(Scene difference descriptions)
=== Begin Enclosure ===

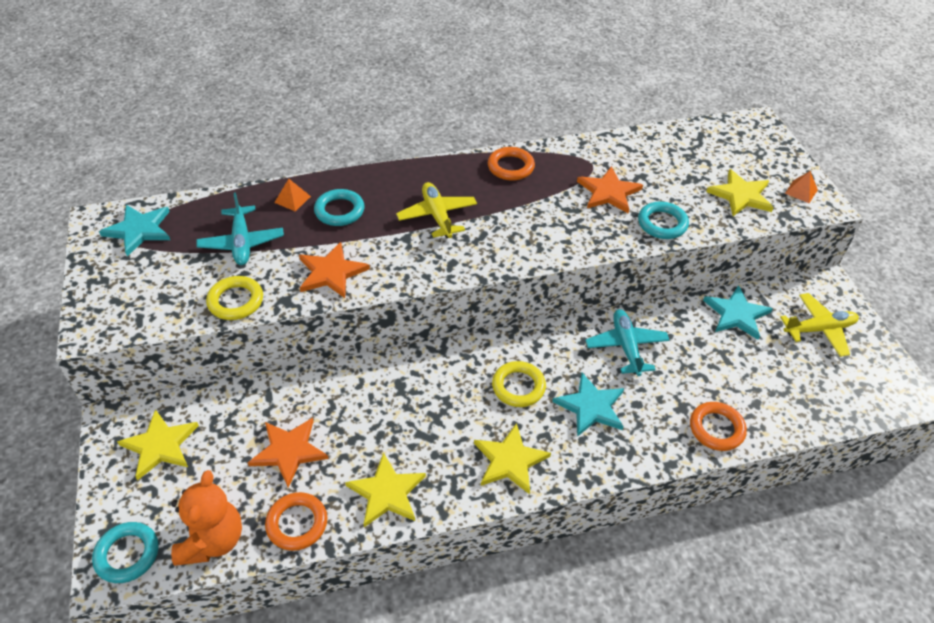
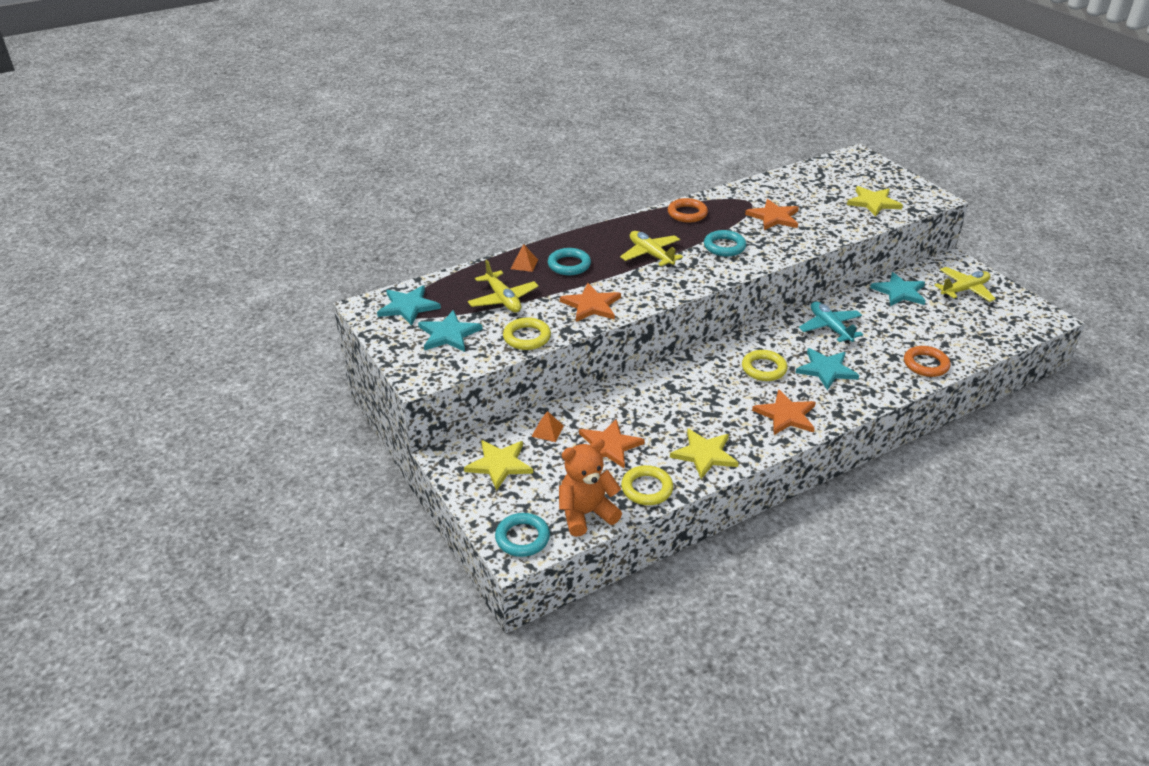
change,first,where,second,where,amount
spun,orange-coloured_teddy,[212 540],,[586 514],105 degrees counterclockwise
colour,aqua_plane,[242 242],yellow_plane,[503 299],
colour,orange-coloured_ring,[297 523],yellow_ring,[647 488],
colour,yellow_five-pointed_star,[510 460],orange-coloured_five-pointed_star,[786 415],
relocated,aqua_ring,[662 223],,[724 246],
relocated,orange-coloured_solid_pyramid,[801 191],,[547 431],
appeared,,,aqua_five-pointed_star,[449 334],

=== End Enclosure ===

| Task |
Write out each entry again exactly, and skip the pictures.

| Answer box |
change,first,where,second,where,amount
spun,orange-coloured_teddy,[212 540],,[586 514],105 degrees counterclockwise
colour,aqua_plane,[242 242],yellow_plane,[503 299],
colour,orange-coloured_ring,[297 523],yellow_ring,[647 488],
colour,yellow_five-pointed_star,[510 460],orange-coloured_five-pointed_star,[786 415],
relocated,aqua_ring,[662 223],,[724 246],
relocated,orange-coloured_solid_pyramid,[801 191],,[547 431],
appeared,,,aqua_five-pointed_star,[449 334],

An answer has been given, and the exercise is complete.